• _WHAT IS REQUIRED_: What you give must be the lines from the one containing "cyan hexagon: rotated" through the last line of the listing below, exactly, with nothing else and no pictures.

• _MATERIAL SHOWN_:
--- --- ---

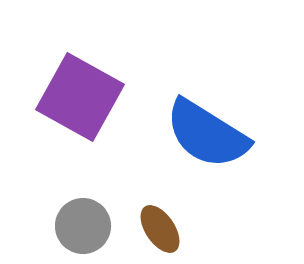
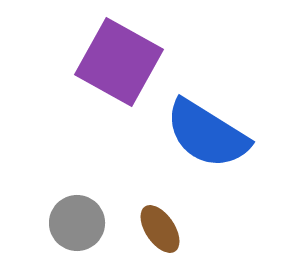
purple square: moved 39 px right, 35 px up
gray circle: moved 6 px left, 3 px up
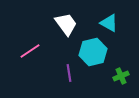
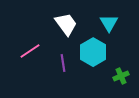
cyan triangle: rotated 30 degrees clockwise
cyan hexagon: rotated 16 degrees counterclockwise
purple line: moved 6 px left, 10 px up
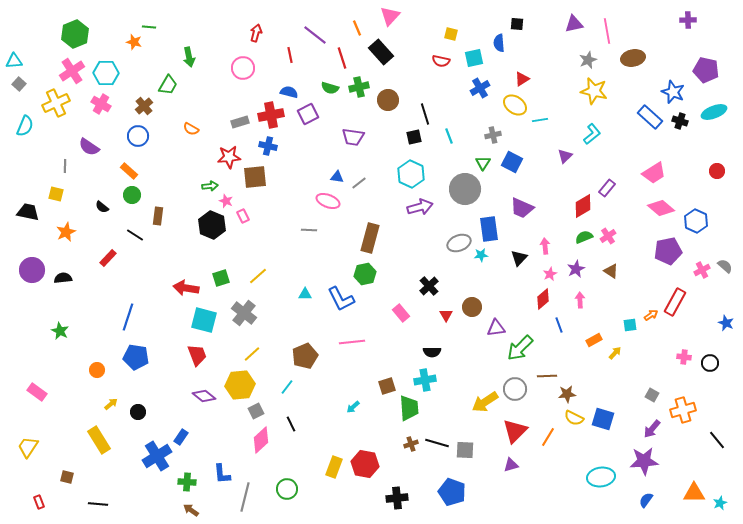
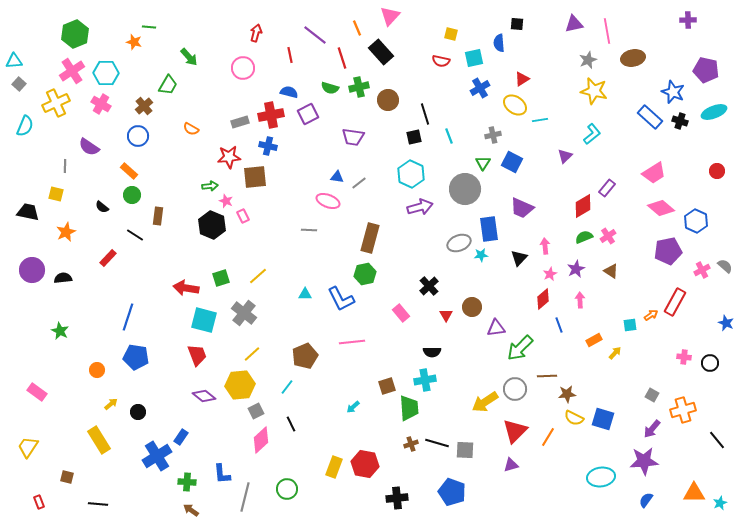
green arrow at (189, 57): rotated 30 degrees counterclockwise
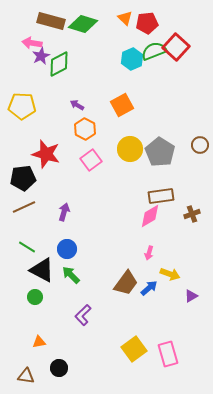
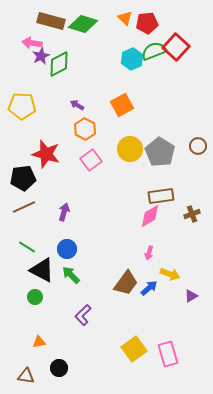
brown circle at (200, 145): moved 2 px left, 1 px down
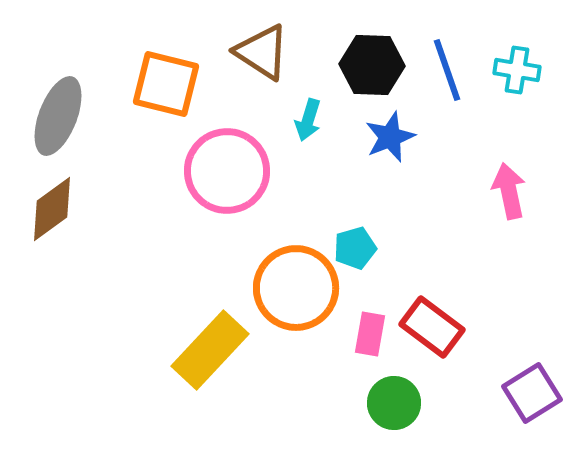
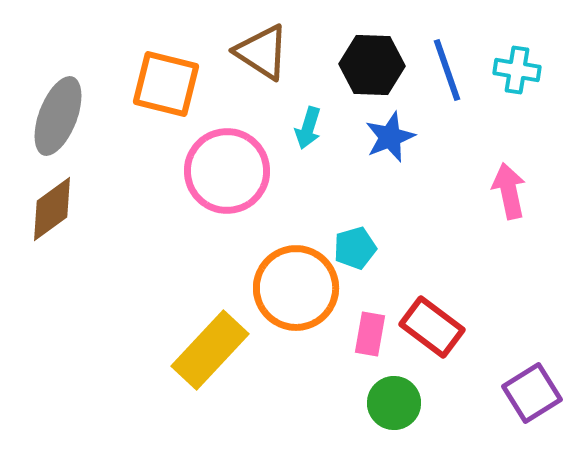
cyan arrow: moved 8 px down
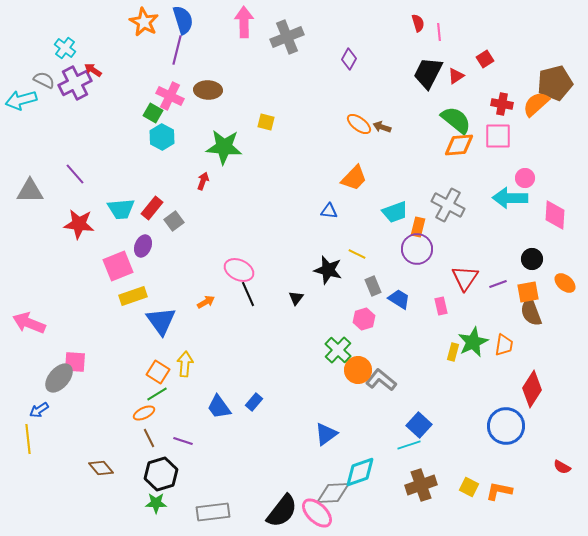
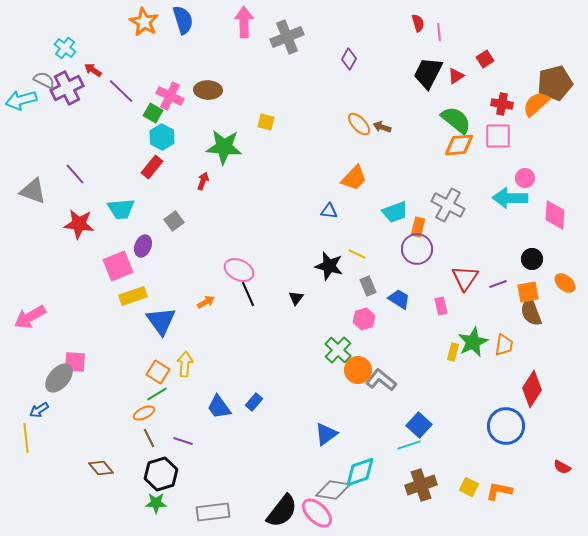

--- --- ---

• _TASK SOLUTION_:
cyan hexagon: rotated 16 degrees counterclockwise
purple line: moved 6 px left, 10 px up
green arrow at (189, 57): rotated 30 degrees counterclockwise
brown circle at (200, 145): moved 2 px left, 1 px down
cyan arrow: moved 8 px down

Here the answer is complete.